**TASK STATEMENT**
Pictures aside, return every line below exactly as written.

DATA EXTRACT Block Start

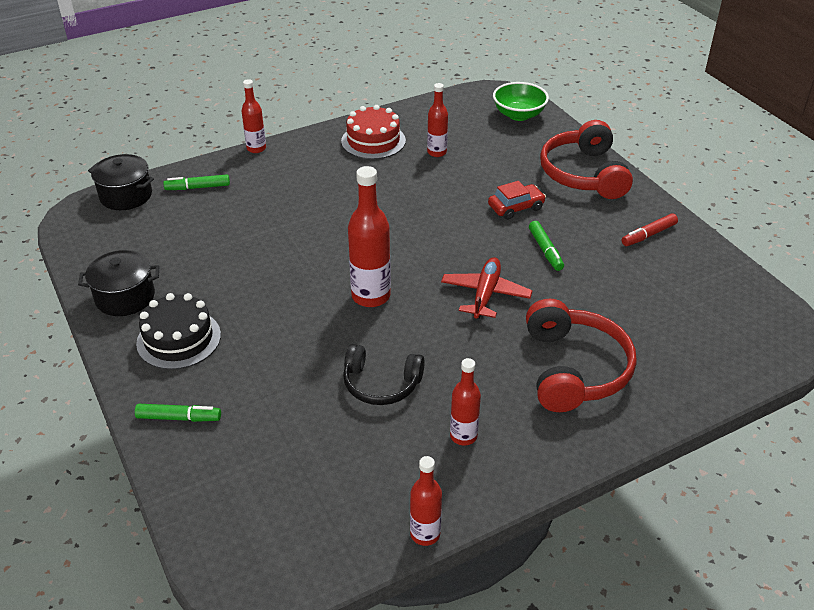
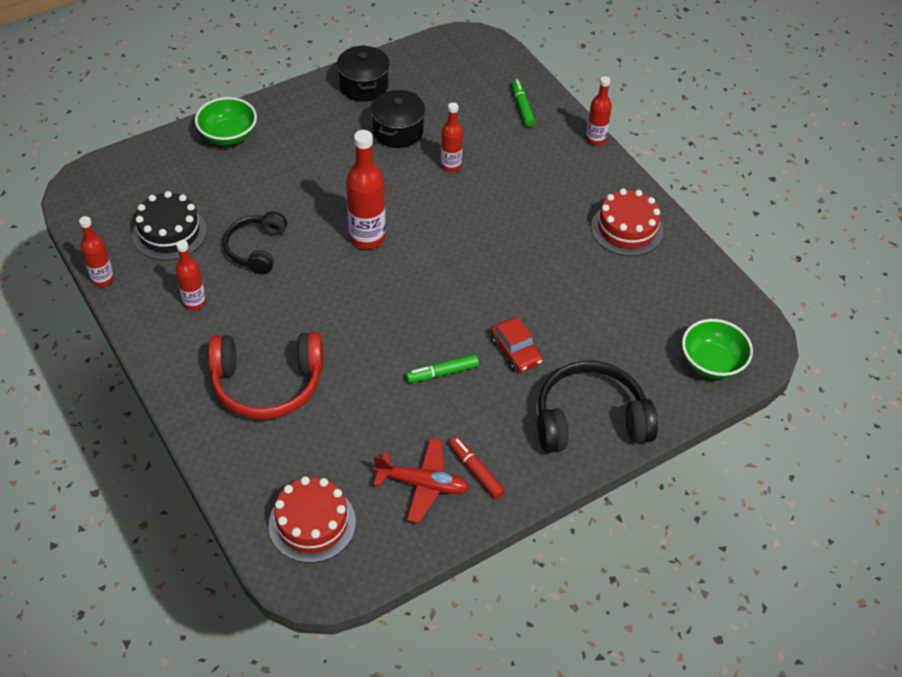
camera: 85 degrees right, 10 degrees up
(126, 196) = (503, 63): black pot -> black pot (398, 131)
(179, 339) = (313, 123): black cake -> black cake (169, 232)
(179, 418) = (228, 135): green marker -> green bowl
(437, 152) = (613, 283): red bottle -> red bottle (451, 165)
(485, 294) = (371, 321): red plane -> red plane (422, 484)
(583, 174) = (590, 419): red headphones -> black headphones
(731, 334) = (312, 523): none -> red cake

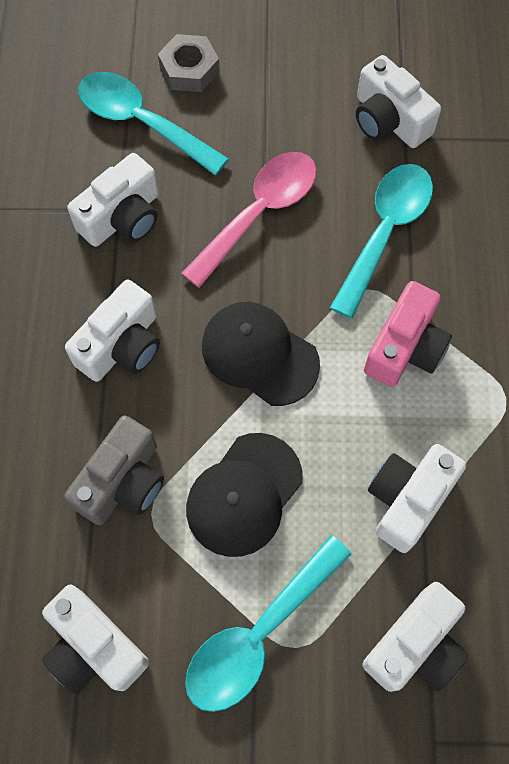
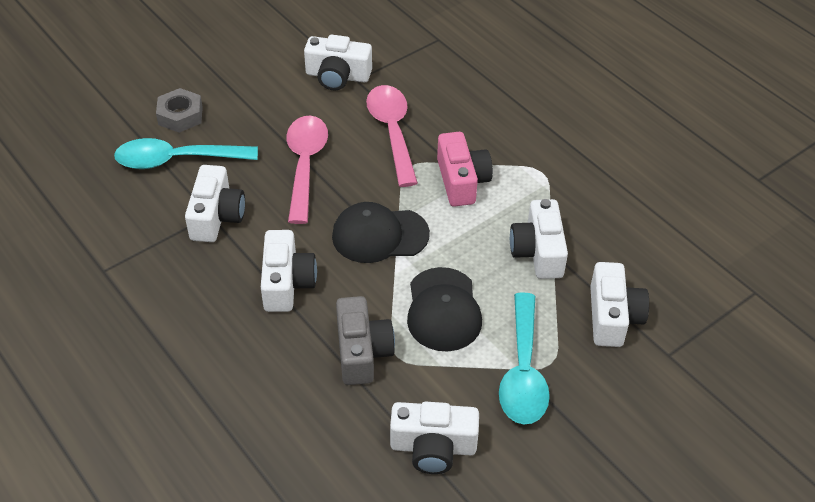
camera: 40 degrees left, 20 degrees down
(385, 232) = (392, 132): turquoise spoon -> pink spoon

DATA EXTRACT Block End

**REPLY**
camera: 85 degrees right, 10 degrees up
(126, 196) = (503, 63): black pot -> black pot (398, 131)
(179, 339) = (313, 123): black cake -> black cake (169, 232)
(179, 418) = (228, 135): green marker -> green bowl
(437, 152) = (613, 283): red bottle -> red bottle (451, 165)
(485, 294) = (371, 321): red plane -> red plane (422, 484)
(583, 174) = (590, 419): red headphones -> black headphones
(731, 334) = (312, 523): none -> red cake

camera: 40 degrees left, 20 degrees down
(385, 232) = (392, 132): turquoise spoon -> pink spoon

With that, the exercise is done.